Records from a data collection:

▼

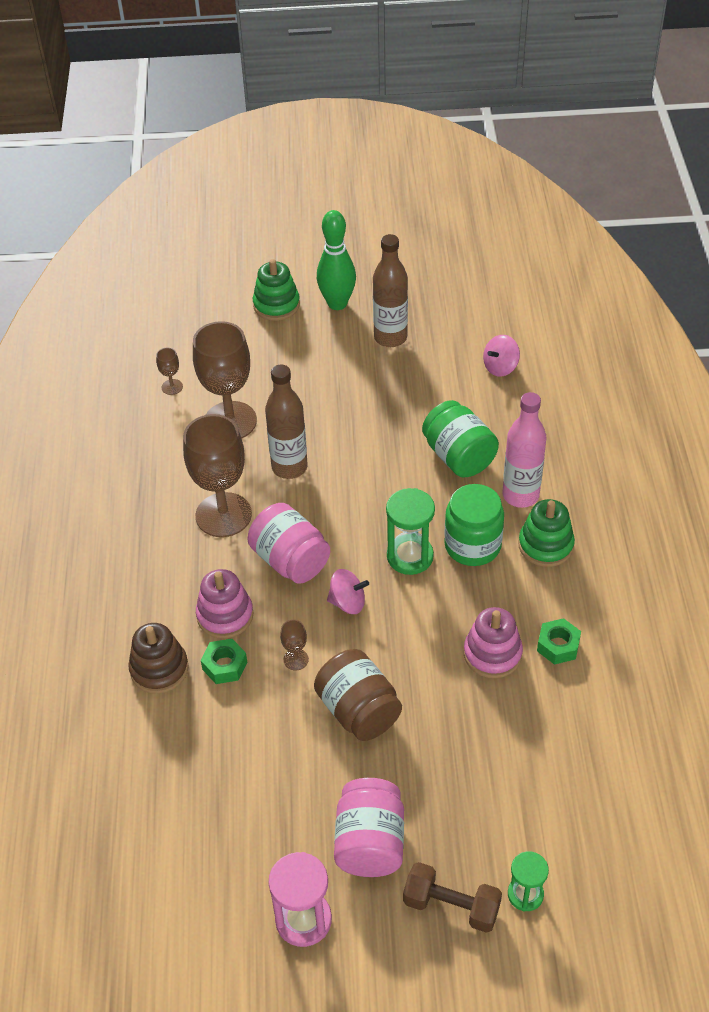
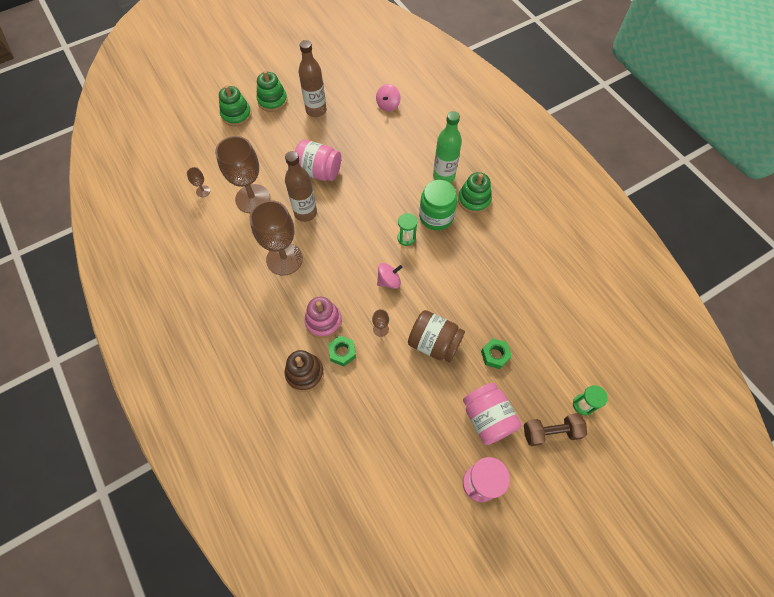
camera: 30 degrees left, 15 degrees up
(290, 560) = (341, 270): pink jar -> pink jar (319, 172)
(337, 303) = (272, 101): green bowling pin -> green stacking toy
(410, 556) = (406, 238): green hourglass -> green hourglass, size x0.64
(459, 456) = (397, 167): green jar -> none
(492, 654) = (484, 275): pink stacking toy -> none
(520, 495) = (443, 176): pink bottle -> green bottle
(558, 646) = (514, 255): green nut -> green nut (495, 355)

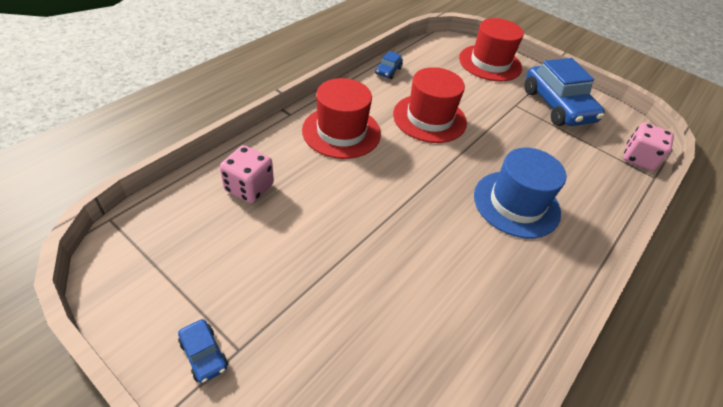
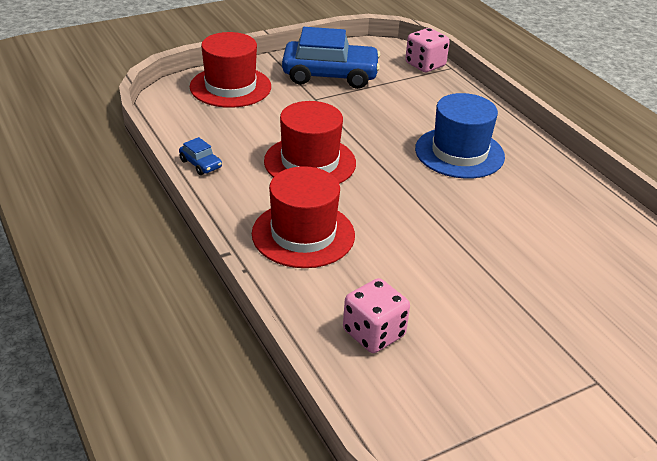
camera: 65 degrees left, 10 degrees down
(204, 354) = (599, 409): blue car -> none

▲

Assignment:
Your reply should be the entries above, repeated exactly and free of pictures.

Solved problem:
camera: 30 degrees left, 15 degrees up
(290, 560) = (341, 270): pink jar -> pink jar (319, 172)
(337, 303) = (272, 101): green bowling pin -> green stacking toy
(410, 556) = (406, 238): green hourglass -> green hourglass, size x0.64
(459, 456) = (397, 167): green jar -> none
(492, 654) = (484, 275): pink stacking toy -> none
(520, 495) = (443, 176): pink bottle -> green bottle
(558, 646) = (514, 255): green nut -> green nut (495, 355)

camera: 65 degrees left, 10 degrees down
(204, 354) = (599, 409): blue car -> none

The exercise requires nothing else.